Problem requirements: Retype the listing below exactly, beginning at the line that contains "white dumbbell: 4 -> 3" and ending with its last line.

Given information:
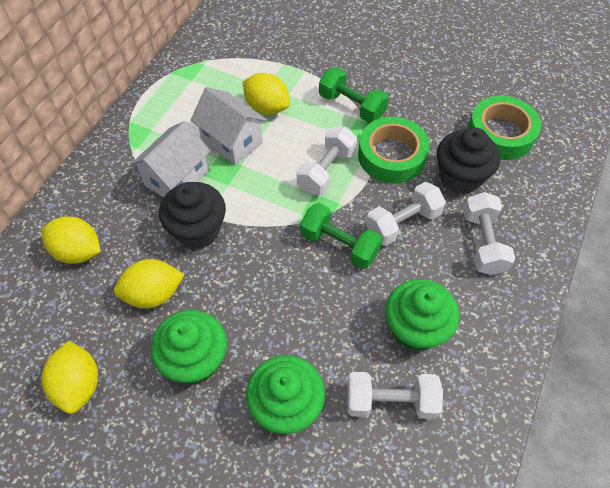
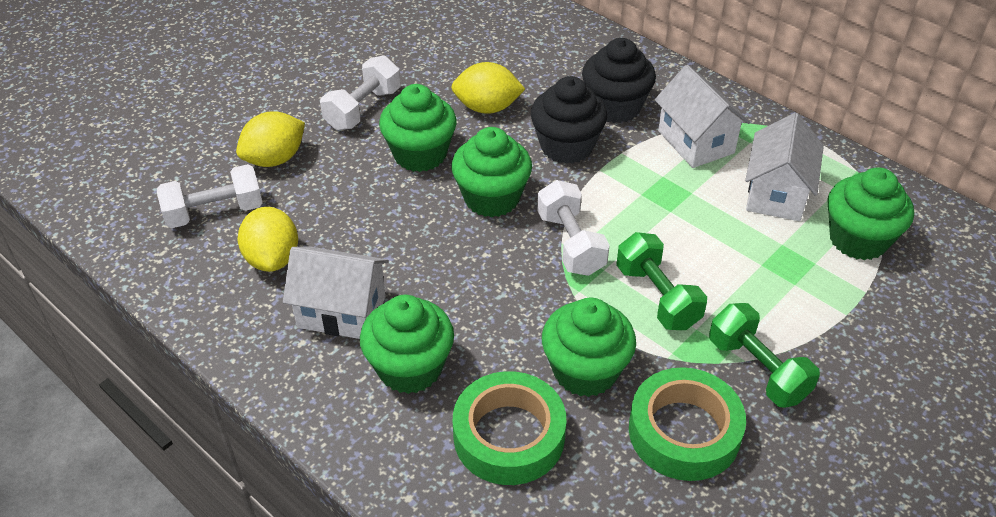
green cupcake: 3 -> 5
white dumbbell: 4 -> 3
white house: 2 -> 3
yellow lemon: 4 -> 3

Solution below:
white dumbbell: 4 -> 3
white house: 2 -> 3
yellow lemon: 4 -> 3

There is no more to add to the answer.